Start of SUPPLIED RECORDS

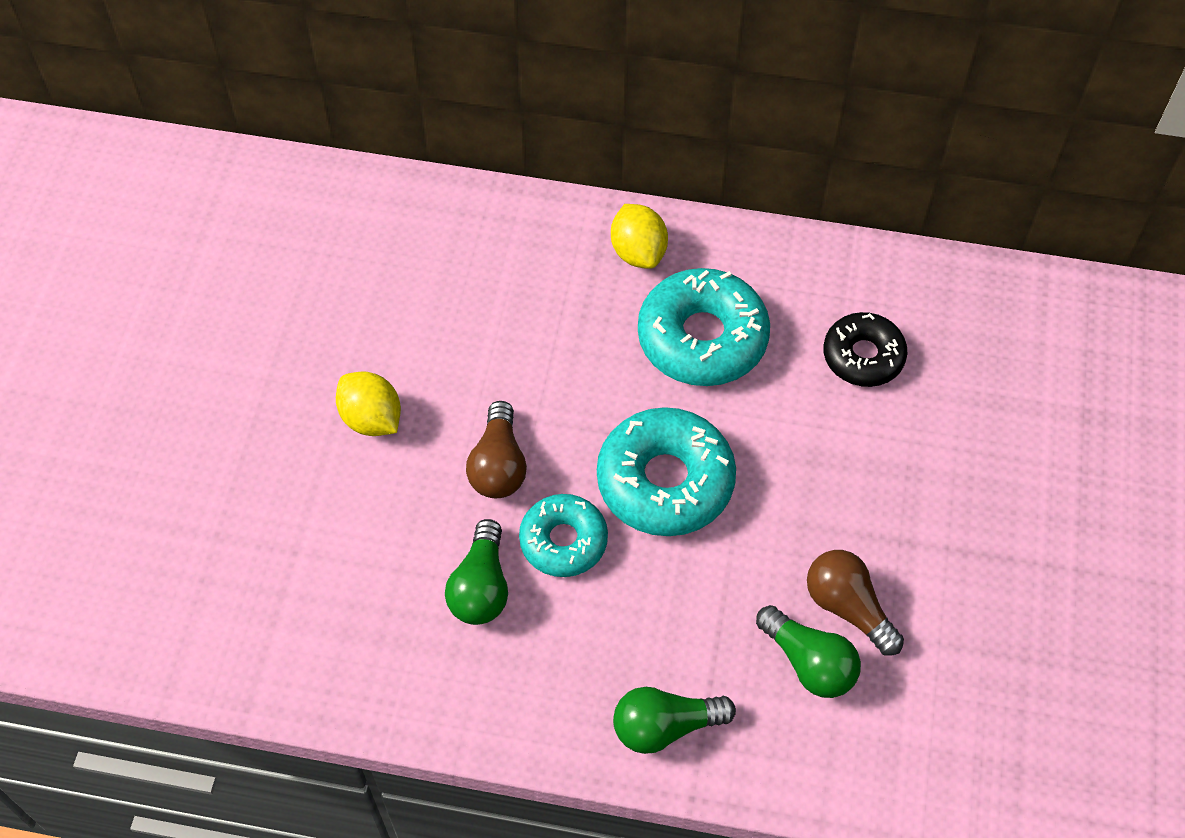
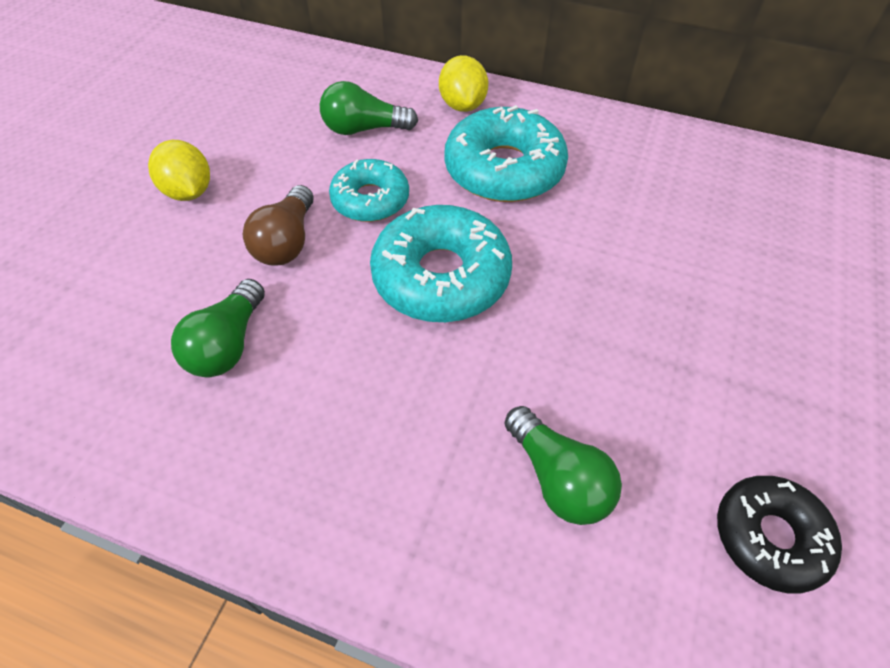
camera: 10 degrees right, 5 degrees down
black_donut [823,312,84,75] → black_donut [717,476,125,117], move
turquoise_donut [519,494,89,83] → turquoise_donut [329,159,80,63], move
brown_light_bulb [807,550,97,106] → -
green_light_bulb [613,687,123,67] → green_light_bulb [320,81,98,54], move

End of SUPPLIED RECORDS

Gather up every line in the data above that contains the word "move", copying each one.

black_donut [823,312,84,75] → black_donut [717,476,125,117], move
turquoise_donut [519,494,89,83] → turquoise_donut [329,159,80,63], move
green_light_bulb [613,687,123,67] → green_light_bulb [320,81,98,54], move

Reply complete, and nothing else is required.